Exercise directions:
The expected output is the data below, character for character, without its pictures.

*** Opening of Dataset excerpts ***

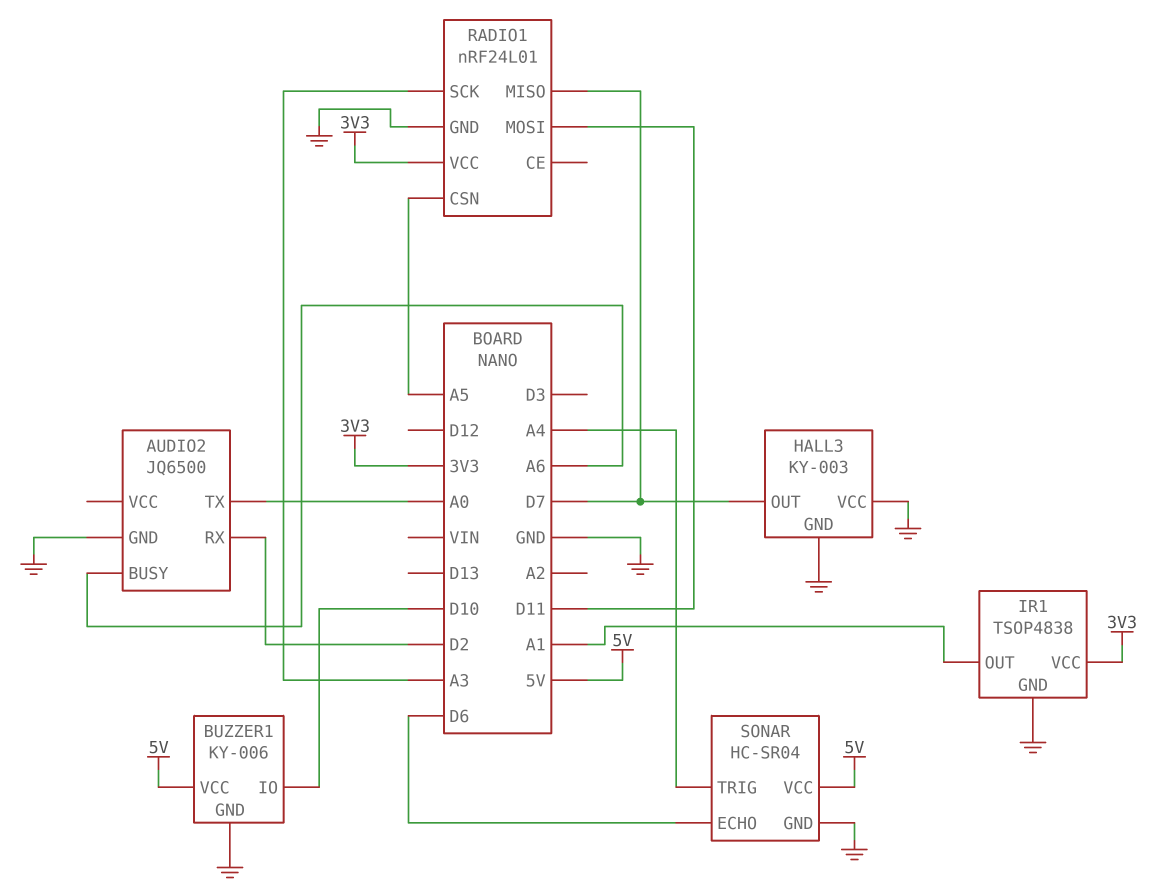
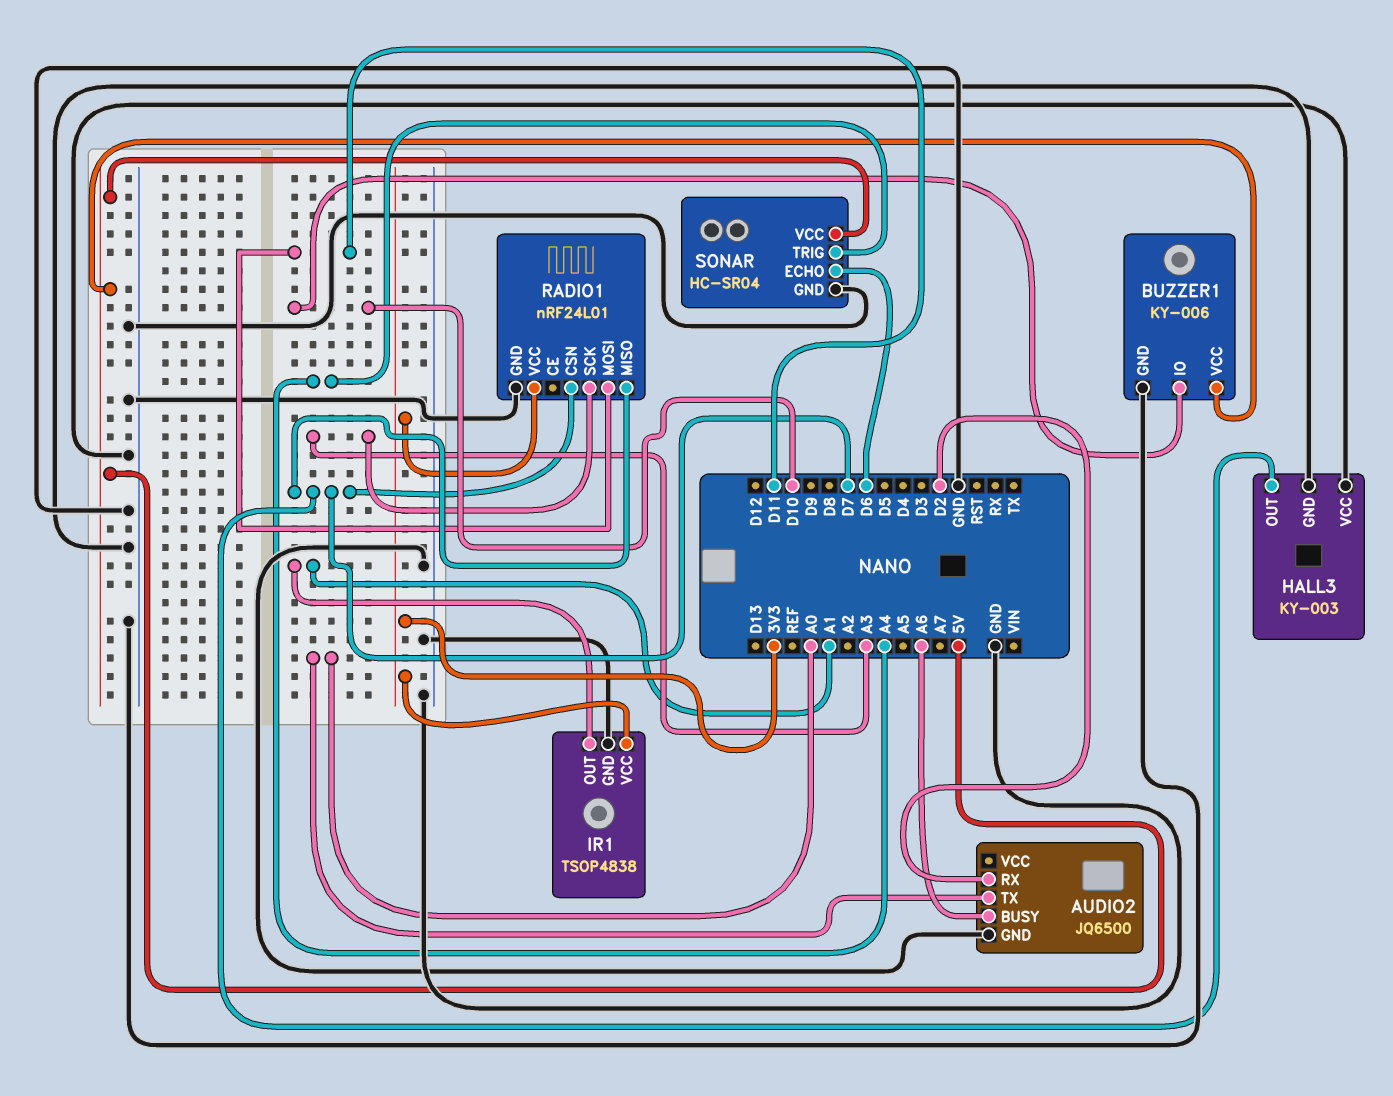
RADIO1 pin CSN: A5 -> D7

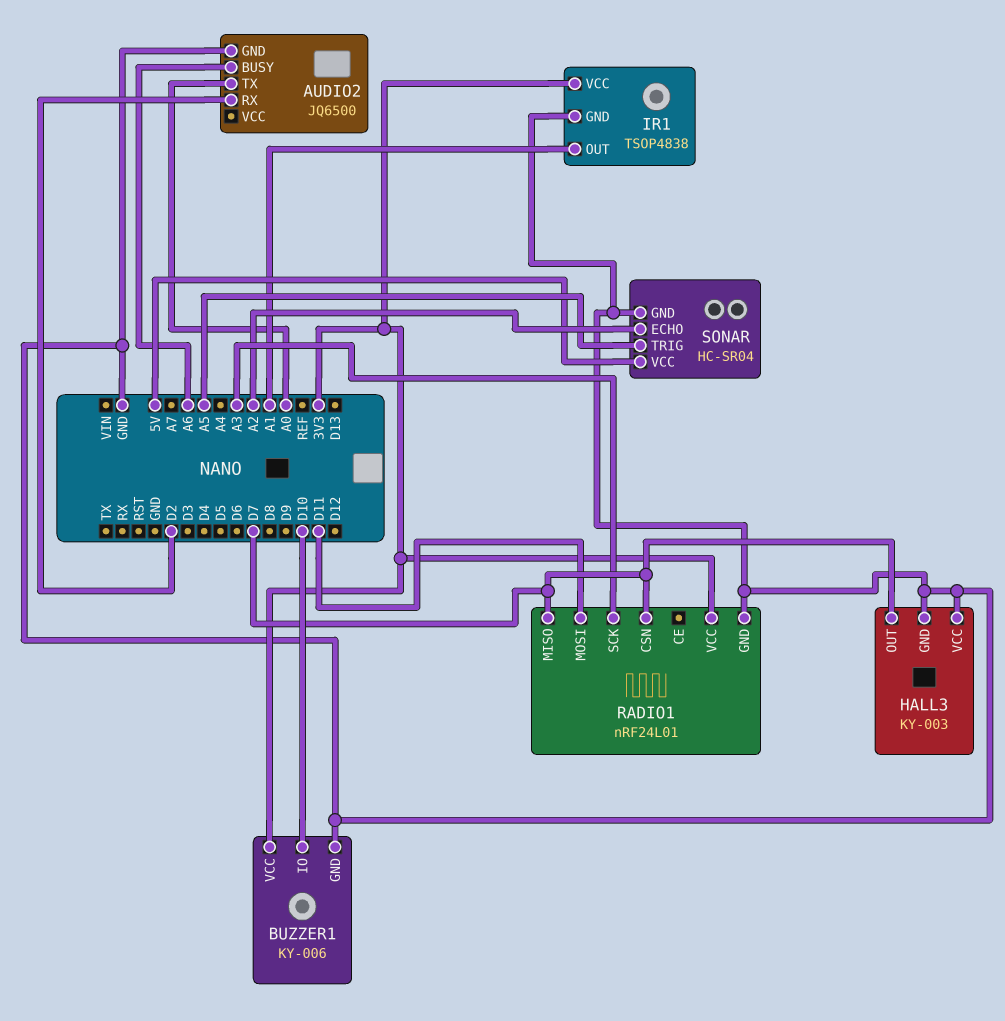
BUZZER1 pin VCC: 5V -> 3V3
SONAR pin ECHO: D6 -> A2
SONAR pin TRIG: A4 -> A5

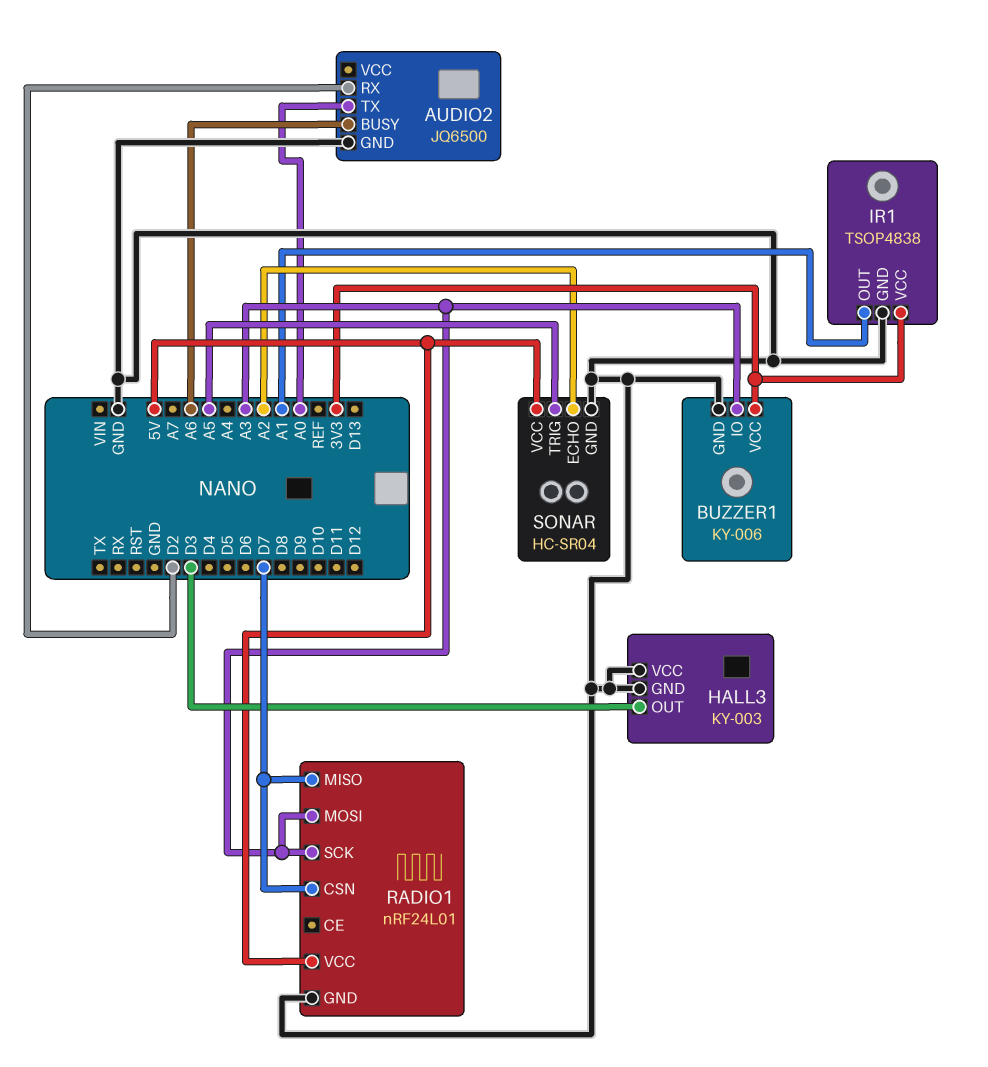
BUZZER1 pin IO: D10 -> A3
HALL3 pin OUT: D7 -> D3
RADIO1 pin MOSI: D11 -> A3
RADIO1 pin VCC: 3V3 -> 5V

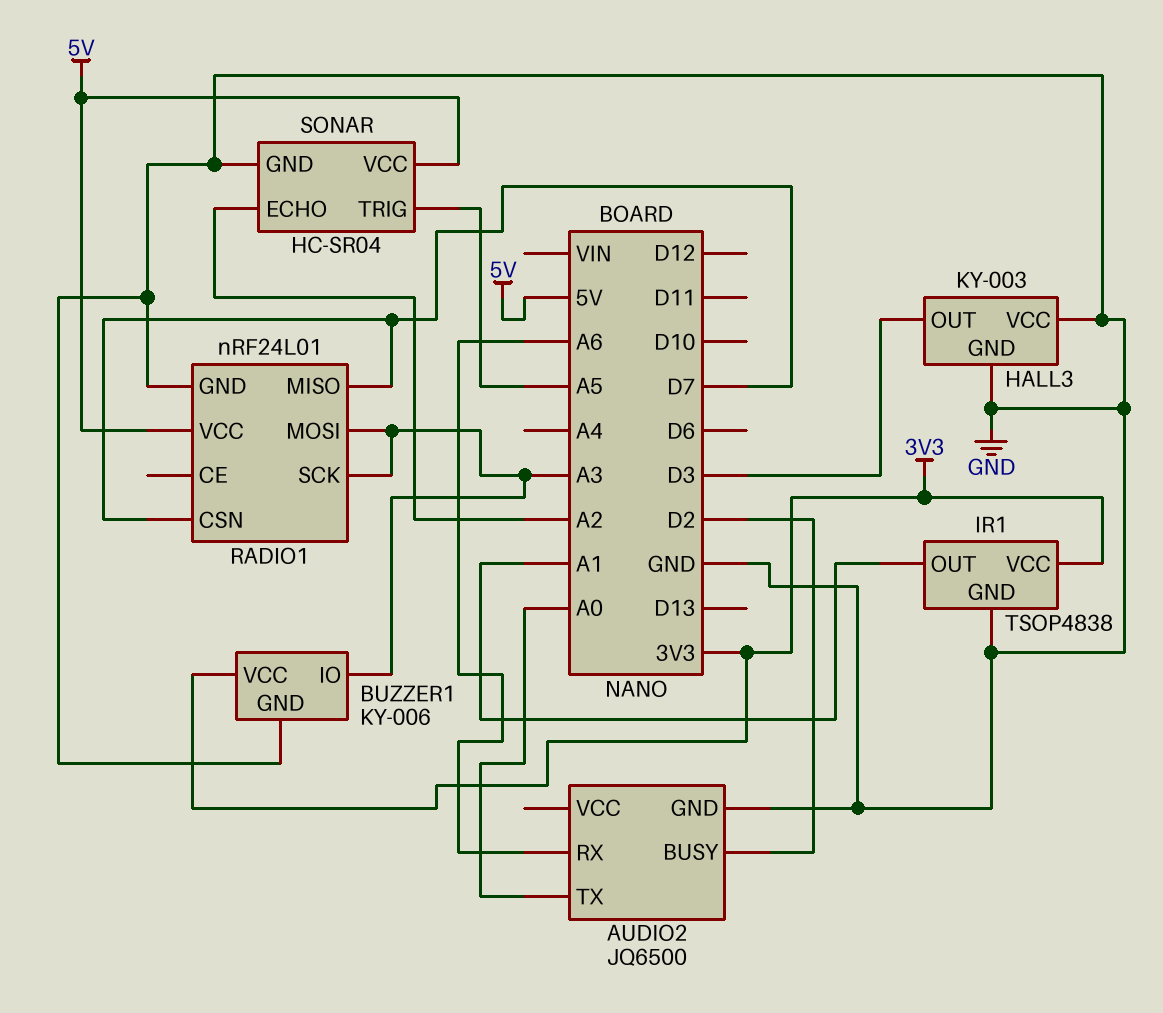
AUDIO2 pin BUSY: A6 -> D2
AUDIO2 pin RX: D2 -> A6

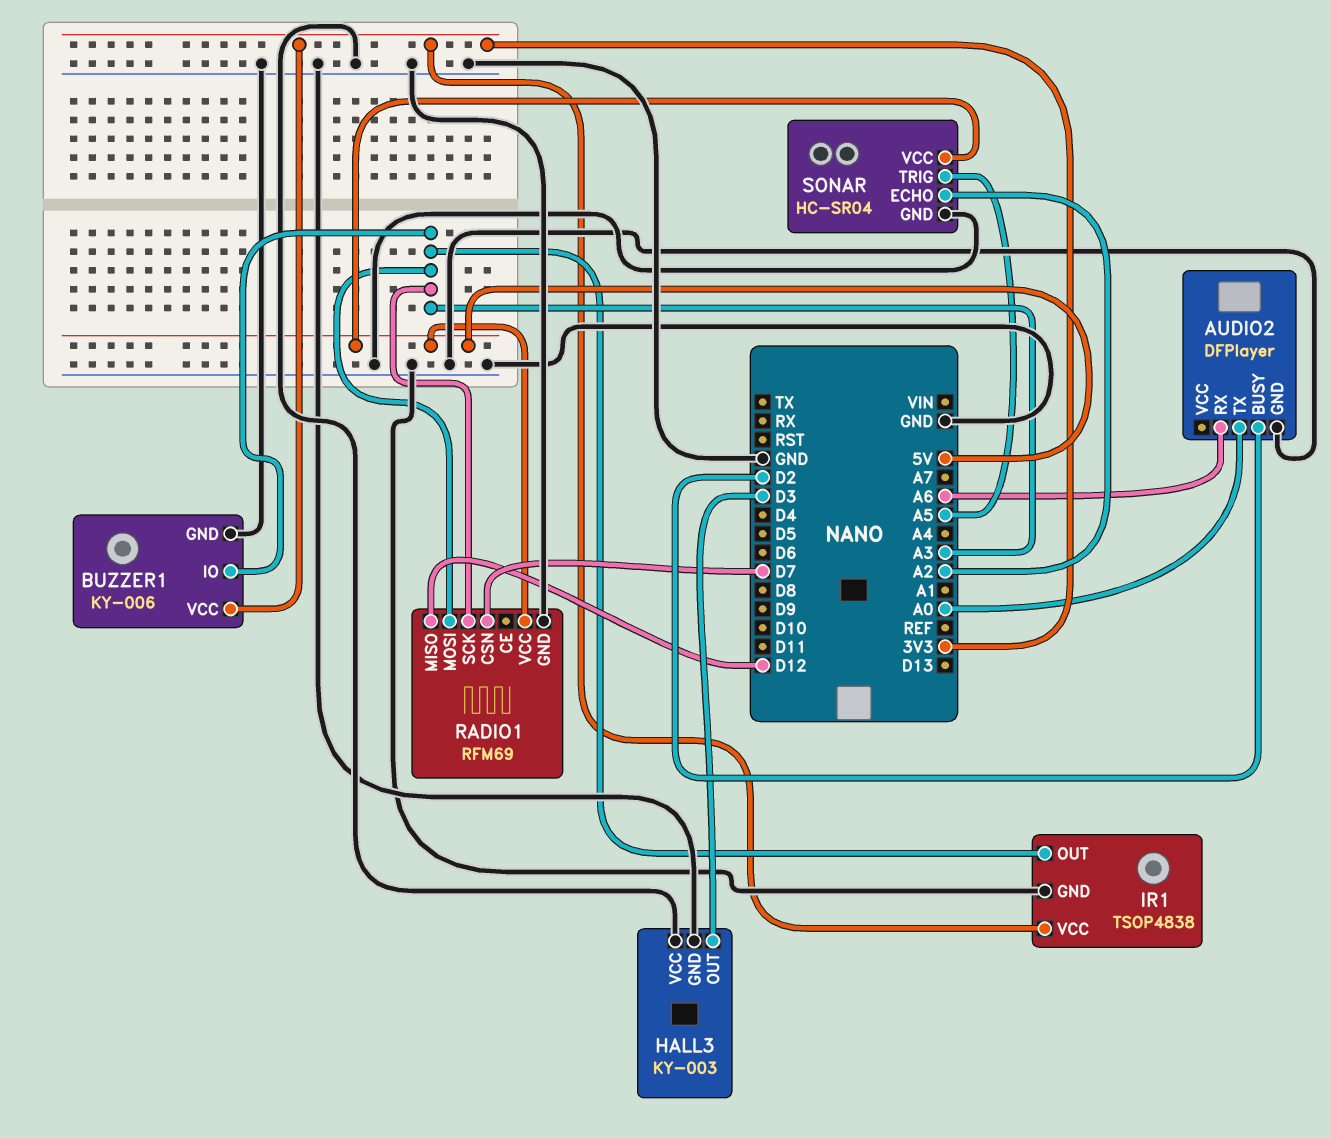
AUDIO2: JQ6500 -> DFPlayer
IR1 pin OUT: A1 -> A3
RADIO1: nRF24L01 -> RFM69
RADIO1 pin MISO: D7 -> D12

*** Close of Dataset excerpts ***

Response:
RADIO1 pin CSN: A5 -> D7

BUZZER1 pin VCC: 5V -> 3V3
SONAR pin ECHO: D6 -> A2
SONAR pin TRIG: A4 -> A5

BUZZER1 pin IO: D10 -> A3
HALL3 pin OUT: D7 -> D3
RADIO1 pin MOSI: D11 -> A3
RADIO1 pin VCC: 3V3 -> 5V

AUDIO2 pin BUSY: A6 -> D2
AUDIO2 pin RX: D2 -> A6

AUDIO2: JQ6500 -> DFPlayer
IR1 pin OUT: A1 -> A3
RADIO1: nRF24L01 -> RFM69
RADIO1 pin MISO: D7 -> D12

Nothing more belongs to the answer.